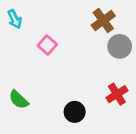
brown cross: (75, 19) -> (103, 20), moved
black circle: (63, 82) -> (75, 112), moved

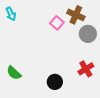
brown cross: (103, 20) -> (76, 15), turned -30
pink square: (47, 45) -> (57, 23), moved

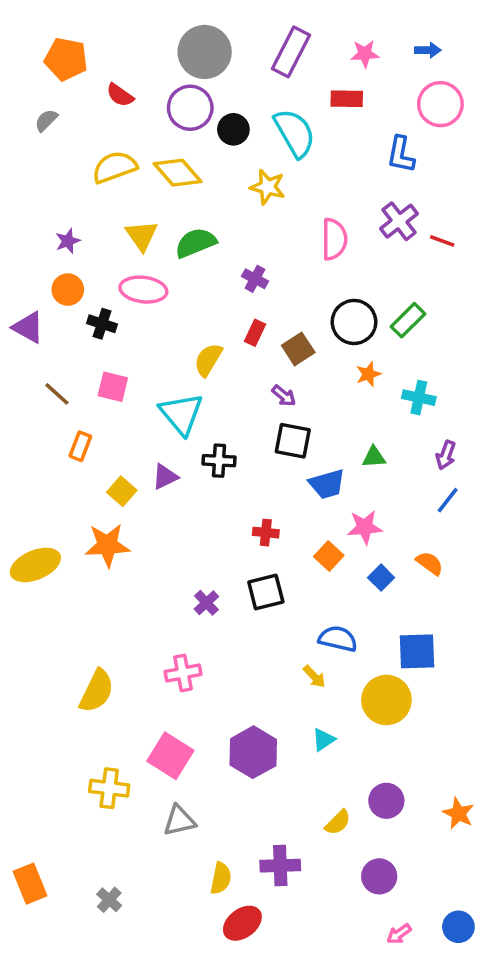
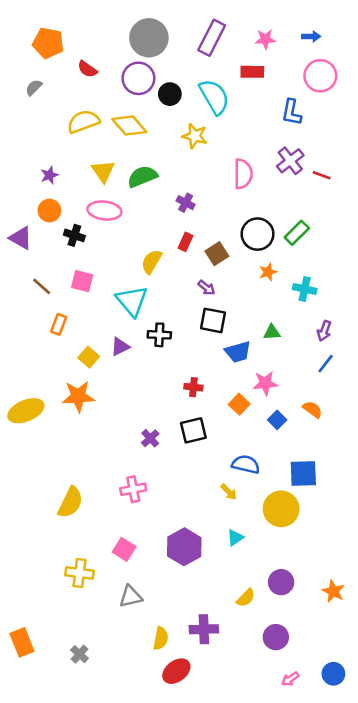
pink square: (170, 756) -> (124, 549), size x0.7

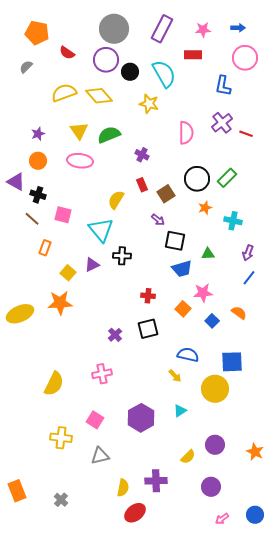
black cross: (74, 235) -> (38, 195), moved
red rectangle: (186, 242) -> (142, 185), turned -48
black square: (213, 320) -> (175, 241), moved

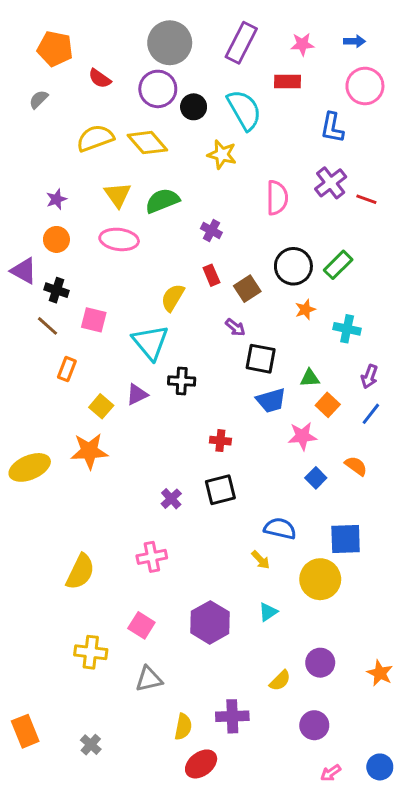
orange square: (183, 309) -> (328, 405), moved

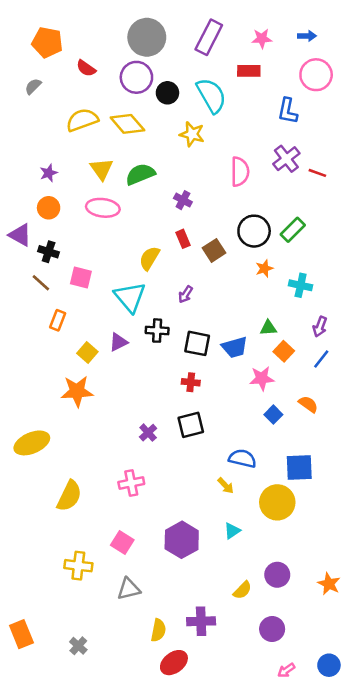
purple arrow: (235, 327) -> (186, 294), moved, turned 84
black square: (261, 359) -> (197, 343), moved
yellow ellipse: (30, 467) -> (32, 443), moved

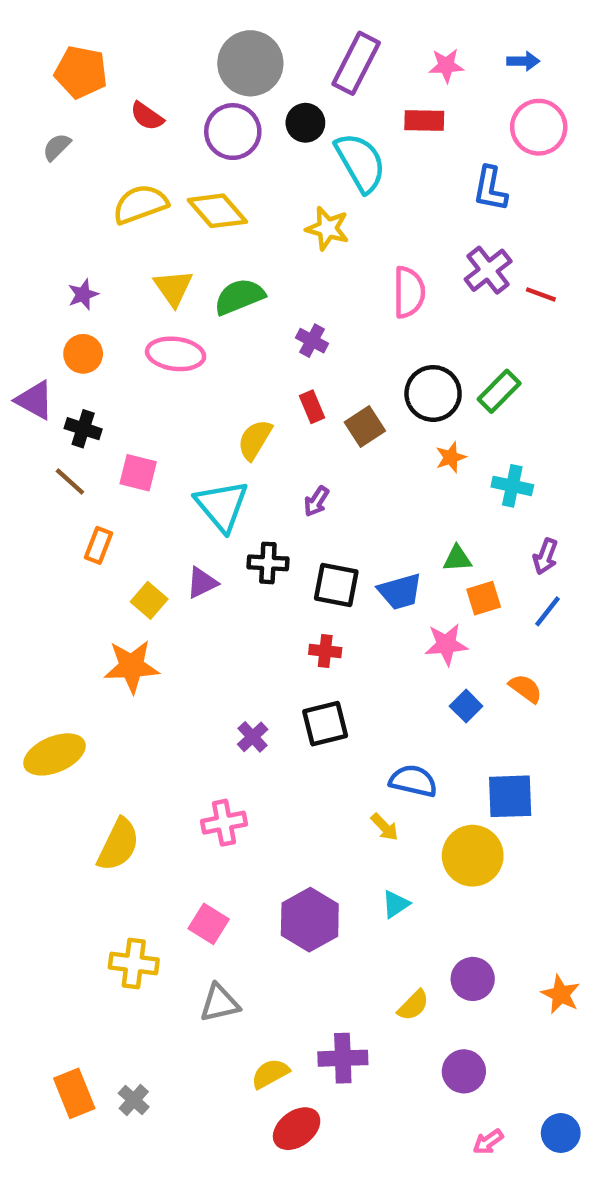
black circle: (167, 93) -> (305, 123), moved
orange square: (284, 351) -> (484, 598), turned 30
yellow semicircle: (158, 630) -> (270, 1074), turned -130
orange rectangle: (21, 634) -> (74, 1093), moved

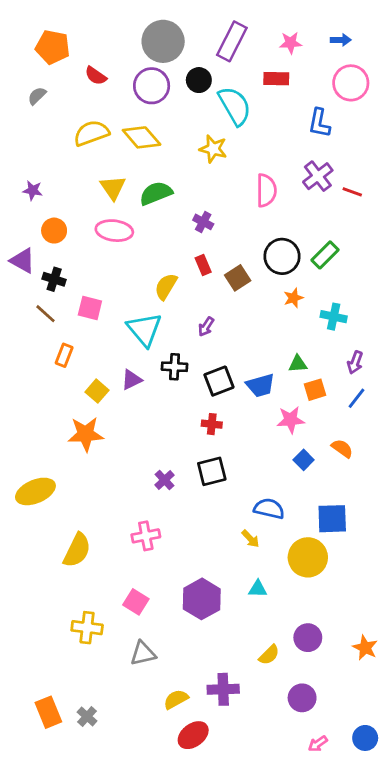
purple star: (83, 294) -> (33, 190), moved, turned 30
black square: (336, 585) -> (219, 381), turned -32
cyan triangle: (396, 904) -> (258, 589), turned 36

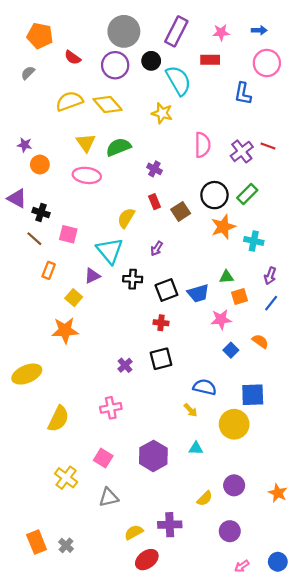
purple cross: (318, 176) -> (242, 151), moved
orange circle: (54, 231) -> (40, 165), moved
orange star: (293, 298) -> (223, 227), size x1.6
purple triangle: (131, 380) -> (92, 276), moved
yellow cross: (87, 628) -> (66, 478), turned 30

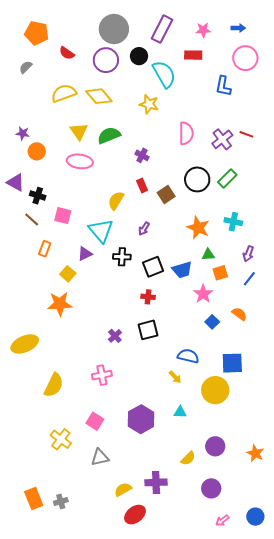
orange star: (223, 227) -> (198, 228), moved, turned -30
pink star: (221, 319) -> (203, 294), turned -30
gray cross: (66, 545) -> (61, 501), turned 32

About this exercise: Copy out the material above exactly; the images stay out.

Problem solution:
brown cross: (75, 19) -> (103, 20), moved
black circle: (63, 82) -> (75, 112), moved

brown cross: (103, 20) -> (76, 15), turned -30
pink square: (47, 45) -> (57, 23), moved

pink square: (170, 756) -> (124, 549), size x0.7

black cross: (74, 235) -> (38, 195), moved
red rectangle: (186, 242) -> (142, 185), turned -48
black square: (213, 320) -> (175, 241), moved

orange square: (183, 309) -> (328, 405), moved

purple arrow: (235, 327) -> (186, 294), moved, turned 84
black square: (261, 359) -> (197, 343), moved
yellow ellipse: (30, 467) -> (32, 443), moved

black circle: (167, 93) -> (305, 123), moved
orange square: (284, 351) -> (484, 598), turned 30
yellow semicircle: (158, 630) -> (270, 1074), turned -130
orange rectangle: (21, 634) -> (74, 1093), moved

purple star: (83, 294) -> (33, 190), moved, turned 30
black square: (336, 585) -> (219, 381), turned -32
cyan triangle: (396, 904) -> (258, 589), turned 36

purple cross: (318, 176) -> (242, 151), moved
orange circle: (54, 231) -> (40, 165), moved
orange star: (293, 298) -> (223, 227), size x1.6
purple triangle: (131, 380) -> (92, 276), moved
yellow cross: (87, 628) -> (66, 478), turned 30

orange star: (223, 227) -> (198, 228), moved, turned -30
pink star: (221, 319) -> (203, 294), turned -30
gray cross: (66, 545) -> (61, 501), turned 32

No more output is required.